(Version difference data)
· · · · · · ·

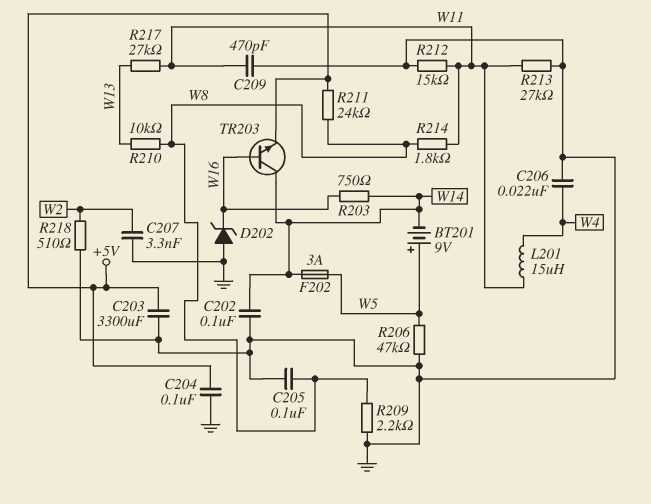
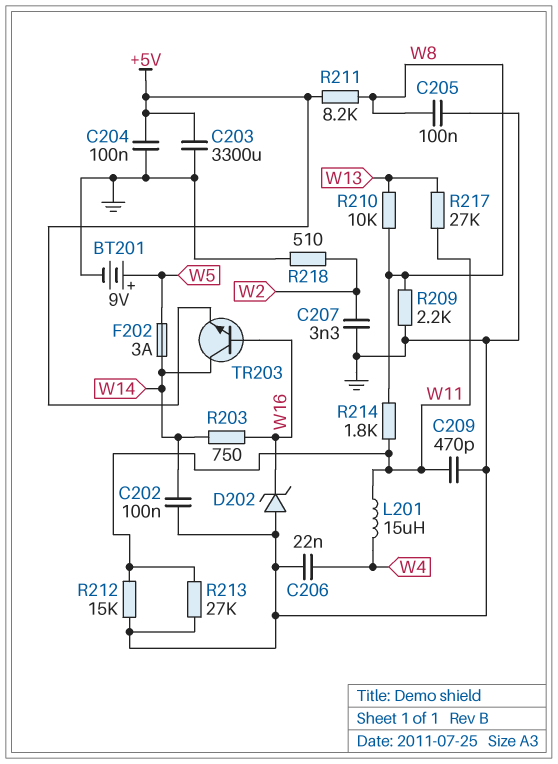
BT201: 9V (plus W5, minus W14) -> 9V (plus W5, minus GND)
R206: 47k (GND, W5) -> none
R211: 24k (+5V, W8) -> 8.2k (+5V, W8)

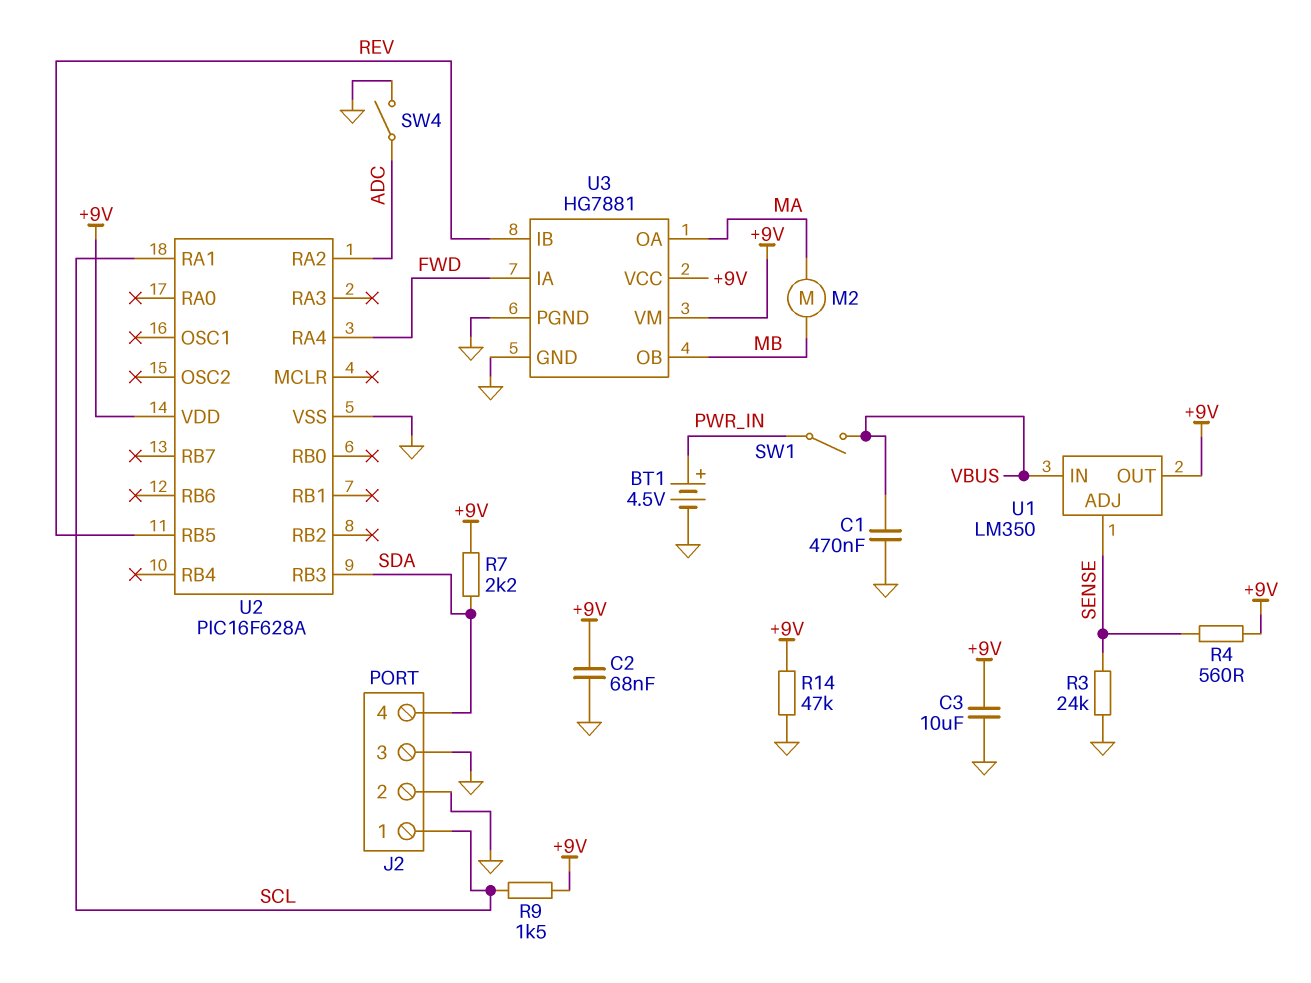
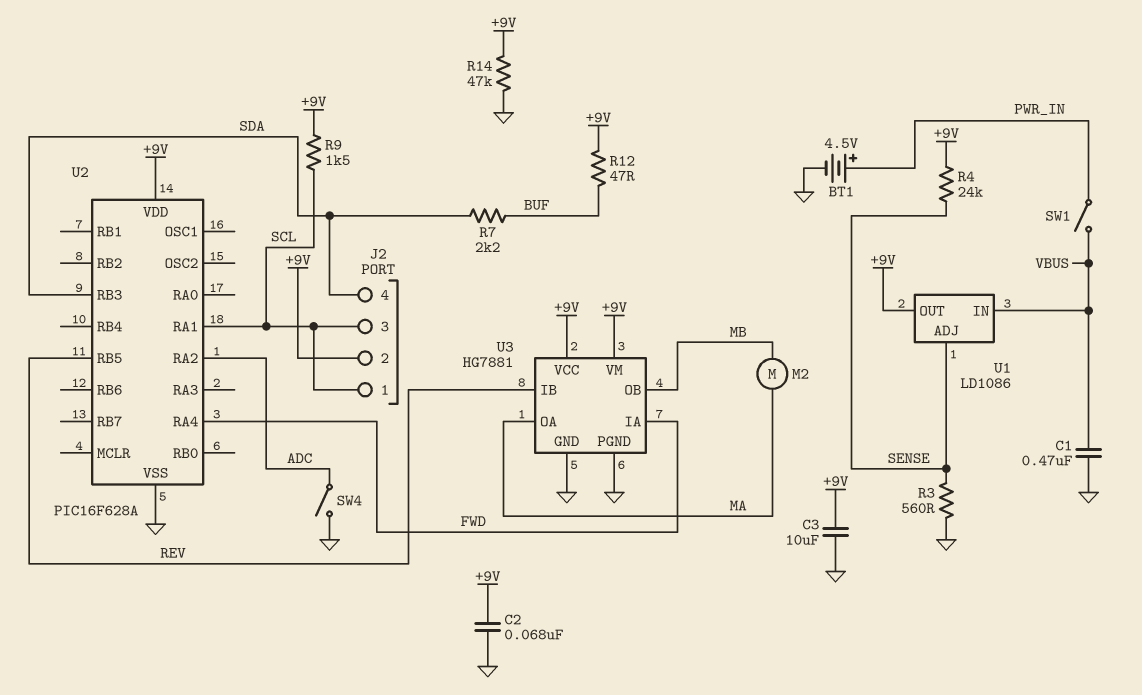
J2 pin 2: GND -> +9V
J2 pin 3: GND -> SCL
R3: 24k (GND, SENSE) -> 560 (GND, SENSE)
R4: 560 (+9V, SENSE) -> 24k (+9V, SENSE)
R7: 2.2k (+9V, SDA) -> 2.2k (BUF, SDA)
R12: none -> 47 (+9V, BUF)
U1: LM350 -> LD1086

· · · · · · ·

What you will do →
Reproduce exactly what appears from the line containing "R7: 2.2k (+9V, SDA) -> 2.2k (BUF, SDA)" down to the final line of the data.

Answer for the task →
R7: 2.2k (+9V, SDA) -> 2.2k (BUF, SDA)
R12: none -> 47 (+9V, BUF)
U1: LM350 -> LD1086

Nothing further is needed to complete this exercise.